**Exercise prompt:** Every line in the data below from the one containing "D2: schottky BAT85" down to the one containing "L108: 22uH (NET2, NET36) -> none", both included, must be retyped exactly; no other line is to appear.

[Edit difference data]
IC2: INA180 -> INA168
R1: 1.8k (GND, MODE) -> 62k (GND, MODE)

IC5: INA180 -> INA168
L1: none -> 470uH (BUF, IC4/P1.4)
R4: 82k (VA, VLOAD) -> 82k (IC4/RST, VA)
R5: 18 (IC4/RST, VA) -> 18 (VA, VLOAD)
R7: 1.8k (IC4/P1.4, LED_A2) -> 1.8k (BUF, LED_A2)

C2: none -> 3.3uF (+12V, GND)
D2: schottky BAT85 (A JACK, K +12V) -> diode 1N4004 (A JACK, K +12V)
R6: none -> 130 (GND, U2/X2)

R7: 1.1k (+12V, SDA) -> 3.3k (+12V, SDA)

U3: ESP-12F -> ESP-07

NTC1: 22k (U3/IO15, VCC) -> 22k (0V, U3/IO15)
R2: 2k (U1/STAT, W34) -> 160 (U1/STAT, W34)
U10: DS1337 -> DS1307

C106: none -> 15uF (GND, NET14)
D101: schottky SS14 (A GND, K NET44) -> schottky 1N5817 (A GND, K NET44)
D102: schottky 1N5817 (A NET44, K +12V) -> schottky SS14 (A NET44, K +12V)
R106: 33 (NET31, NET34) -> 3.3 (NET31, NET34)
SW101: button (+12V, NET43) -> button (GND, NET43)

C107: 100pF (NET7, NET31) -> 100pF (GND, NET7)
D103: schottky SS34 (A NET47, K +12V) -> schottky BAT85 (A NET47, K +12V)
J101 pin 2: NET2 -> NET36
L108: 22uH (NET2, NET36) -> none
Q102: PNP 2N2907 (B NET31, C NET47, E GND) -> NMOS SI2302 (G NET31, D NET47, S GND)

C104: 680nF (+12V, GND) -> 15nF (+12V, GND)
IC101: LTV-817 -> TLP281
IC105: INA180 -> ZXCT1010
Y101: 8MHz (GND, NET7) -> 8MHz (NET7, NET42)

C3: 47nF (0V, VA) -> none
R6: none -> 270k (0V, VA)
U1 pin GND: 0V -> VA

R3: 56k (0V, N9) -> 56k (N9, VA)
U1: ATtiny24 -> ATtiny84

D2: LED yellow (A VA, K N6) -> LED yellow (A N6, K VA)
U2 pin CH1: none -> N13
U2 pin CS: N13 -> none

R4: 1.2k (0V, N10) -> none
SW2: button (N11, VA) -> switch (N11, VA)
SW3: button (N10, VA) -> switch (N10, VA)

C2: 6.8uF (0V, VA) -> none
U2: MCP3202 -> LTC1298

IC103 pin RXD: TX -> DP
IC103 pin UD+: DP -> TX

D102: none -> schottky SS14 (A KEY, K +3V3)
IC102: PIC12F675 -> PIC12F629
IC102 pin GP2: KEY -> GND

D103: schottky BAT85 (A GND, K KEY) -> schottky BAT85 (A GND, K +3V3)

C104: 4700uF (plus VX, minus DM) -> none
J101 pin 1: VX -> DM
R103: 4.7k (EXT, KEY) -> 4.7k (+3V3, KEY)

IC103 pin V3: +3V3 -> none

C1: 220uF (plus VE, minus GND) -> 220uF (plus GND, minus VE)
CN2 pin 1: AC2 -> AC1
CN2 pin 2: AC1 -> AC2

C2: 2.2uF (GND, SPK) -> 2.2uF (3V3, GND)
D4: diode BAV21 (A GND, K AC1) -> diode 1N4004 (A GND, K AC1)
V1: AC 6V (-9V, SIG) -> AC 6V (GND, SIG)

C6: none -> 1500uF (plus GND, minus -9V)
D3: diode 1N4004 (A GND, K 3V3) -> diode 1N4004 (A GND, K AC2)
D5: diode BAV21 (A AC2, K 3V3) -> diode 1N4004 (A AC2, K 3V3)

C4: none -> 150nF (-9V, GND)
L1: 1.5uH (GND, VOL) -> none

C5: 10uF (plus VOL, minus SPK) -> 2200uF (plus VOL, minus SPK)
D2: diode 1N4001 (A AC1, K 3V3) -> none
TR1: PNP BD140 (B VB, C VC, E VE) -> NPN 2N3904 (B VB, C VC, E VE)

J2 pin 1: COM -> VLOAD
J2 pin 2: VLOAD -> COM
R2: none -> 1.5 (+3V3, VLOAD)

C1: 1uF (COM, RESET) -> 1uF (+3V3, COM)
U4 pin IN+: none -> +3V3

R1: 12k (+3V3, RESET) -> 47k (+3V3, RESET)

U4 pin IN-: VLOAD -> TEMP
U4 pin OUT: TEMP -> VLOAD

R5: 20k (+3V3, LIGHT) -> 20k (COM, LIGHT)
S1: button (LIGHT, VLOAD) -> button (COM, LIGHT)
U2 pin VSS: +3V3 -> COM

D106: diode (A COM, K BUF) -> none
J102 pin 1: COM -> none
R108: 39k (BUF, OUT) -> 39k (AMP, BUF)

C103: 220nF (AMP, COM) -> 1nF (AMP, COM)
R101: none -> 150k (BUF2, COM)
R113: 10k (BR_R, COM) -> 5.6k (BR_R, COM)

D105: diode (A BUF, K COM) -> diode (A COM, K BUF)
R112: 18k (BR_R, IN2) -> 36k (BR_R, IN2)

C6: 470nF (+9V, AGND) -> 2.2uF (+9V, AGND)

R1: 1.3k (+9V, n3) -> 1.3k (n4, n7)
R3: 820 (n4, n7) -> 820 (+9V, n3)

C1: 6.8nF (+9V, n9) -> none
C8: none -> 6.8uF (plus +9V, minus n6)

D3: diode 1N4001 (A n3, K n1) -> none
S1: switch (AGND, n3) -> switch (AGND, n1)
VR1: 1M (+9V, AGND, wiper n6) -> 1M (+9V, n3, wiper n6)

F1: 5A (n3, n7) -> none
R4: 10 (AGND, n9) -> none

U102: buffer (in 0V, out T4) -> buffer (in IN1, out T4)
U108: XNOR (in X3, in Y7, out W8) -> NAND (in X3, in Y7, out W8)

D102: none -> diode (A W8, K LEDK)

**Answer to this task:**
D2: schottky BAT85 (A JACK, K +12V) -> diode 1N4004 (A JACK, K +12V)
R6: none -> 130 (GND, U2/X2)

R7: 1.1k (+12V, SDA) -> 3.3k (+12V, SDA)

U3: ESP-12F -> ESP-07

NTC1: 22k (U3/IO15, VCC) -> 22k (0V, U3/IO15)
R2: 2k (U1/STAT, W34) -> 160 (U1/STAT, W34)
U10: DS1337 -> DS1307

C106: none -> 15uF (GND, NET14)
D101: schottky SS14 (A GND, K NET44) -> schottky 1N5817 (A GND, K NET44)
D102: schottky 1N5817 (A NET44, K +12V) -> schottky SS14 (A NET44, K +12V)
R106: 33 (NET31, NET34) -> 3.3 (NET31, NET34)
SW101: button (+12V, NET43) -> button (GND, NET43)

C107: 100pF (NET7, NET31) -> 100pF (GND, NET7)
D103: schottky SS34 (A NET47, K +12V) -> schottky BAT85 (A NET47, K +12V)
J101 pin 2: NET2 -> NET36
L108: 22uH (NET2, NET36) -> none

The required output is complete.